**Exercise instructions**
A single number is the answer: the count of lines below that contain "button".

**Material supplied**

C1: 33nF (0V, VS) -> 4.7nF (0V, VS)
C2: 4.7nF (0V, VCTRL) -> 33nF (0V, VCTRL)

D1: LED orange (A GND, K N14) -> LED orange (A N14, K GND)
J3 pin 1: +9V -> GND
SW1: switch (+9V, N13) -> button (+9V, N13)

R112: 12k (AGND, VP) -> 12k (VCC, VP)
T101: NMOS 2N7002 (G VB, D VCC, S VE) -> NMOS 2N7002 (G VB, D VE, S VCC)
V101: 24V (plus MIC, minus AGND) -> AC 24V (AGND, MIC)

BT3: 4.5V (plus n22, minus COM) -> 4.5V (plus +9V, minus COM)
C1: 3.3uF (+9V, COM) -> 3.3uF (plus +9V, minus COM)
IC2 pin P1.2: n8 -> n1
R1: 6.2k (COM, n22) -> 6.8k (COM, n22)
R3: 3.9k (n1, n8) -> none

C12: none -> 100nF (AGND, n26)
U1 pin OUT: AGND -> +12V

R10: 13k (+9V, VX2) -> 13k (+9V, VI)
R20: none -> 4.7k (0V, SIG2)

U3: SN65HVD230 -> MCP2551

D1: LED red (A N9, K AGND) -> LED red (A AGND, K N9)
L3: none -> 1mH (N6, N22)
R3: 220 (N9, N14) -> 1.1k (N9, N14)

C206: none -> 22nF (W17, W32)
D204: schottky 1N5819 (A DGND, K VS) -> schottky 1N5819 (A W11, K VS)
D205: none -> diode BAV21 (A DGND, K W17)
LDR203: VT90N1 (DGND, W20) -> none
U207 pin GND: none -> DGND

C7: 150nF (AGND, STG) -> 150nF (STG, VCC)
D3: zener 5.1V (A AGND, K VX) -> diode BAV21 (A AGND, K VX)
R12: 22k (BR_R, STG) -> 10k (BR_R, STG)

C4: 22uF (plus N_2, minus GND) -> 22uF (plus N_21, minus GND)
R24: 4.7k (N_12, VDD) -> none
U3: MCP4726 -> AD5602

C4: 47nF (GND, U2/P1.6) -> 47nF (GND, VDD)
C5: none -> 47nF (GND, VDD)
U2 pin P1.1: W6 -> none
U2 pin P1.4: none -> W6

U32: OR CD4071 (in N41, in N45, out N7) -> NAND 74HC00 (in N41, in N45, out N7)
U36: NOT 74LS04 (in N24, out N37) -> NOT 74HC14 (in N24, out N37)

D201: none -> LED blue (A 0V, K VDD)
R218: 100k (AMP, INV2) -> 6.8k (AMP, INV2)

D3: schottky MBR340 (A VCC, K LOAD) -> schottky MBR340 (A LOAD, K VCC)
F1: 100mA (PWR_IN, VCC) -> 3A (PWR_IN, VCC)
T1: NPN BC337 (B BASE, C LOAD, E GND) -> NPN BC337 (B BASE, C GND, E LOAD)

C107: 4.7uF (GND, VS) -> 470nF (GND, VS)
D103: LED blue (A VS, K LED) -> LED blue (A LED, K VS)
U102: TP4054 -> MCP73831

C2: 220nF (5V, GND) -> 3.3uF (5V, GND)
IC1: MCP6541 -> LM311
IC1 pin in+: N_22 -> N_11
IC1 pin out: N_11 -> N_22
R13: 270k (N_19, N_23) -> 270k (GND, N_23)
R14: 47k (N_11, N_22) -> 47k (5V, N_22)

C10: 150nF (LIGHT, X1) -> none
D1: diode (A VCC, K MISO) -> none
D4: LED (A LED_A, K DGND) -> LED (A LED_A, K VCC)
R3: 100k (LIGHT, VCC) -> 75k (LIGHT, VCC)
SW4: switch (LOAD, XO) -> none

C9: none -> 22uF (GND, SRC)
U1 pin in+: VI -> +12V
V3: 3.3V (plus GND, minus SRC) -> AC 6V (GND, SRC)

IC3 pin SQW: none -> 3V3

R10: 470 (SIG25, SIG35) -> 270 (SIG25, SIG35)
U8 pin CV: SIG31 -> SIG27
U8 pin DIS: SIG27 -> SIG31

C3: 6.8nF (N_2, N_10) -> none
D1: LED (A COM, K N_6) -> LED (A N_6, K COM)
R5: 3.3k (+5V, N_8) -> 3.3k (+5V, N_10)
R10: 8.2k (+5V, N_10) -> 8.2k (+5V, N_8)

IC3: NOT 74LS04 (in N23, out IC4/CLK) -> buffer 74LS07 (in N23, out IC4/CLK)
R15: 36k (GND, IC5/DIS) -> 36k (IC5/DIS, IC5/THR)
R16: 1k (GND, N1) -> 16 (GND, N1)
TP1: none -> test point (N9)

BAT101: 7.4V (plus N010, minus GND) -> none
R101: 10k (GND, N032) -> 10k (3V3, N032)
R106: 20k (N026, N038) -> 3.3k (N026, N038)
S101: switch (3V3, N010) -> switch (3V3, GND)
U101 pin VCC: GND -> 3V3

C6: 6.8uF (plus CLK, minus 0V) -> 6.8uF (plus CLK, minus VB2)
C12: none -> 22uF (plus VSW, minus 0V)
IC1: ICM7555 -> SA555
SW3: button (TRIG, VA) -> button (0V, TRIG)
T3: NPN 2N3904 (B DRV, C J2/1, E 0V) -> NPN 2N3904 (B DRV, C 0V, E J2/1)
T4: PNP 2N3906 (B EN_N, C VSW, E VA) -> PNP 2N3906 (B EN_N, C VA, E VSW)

**Response for this exercise**
2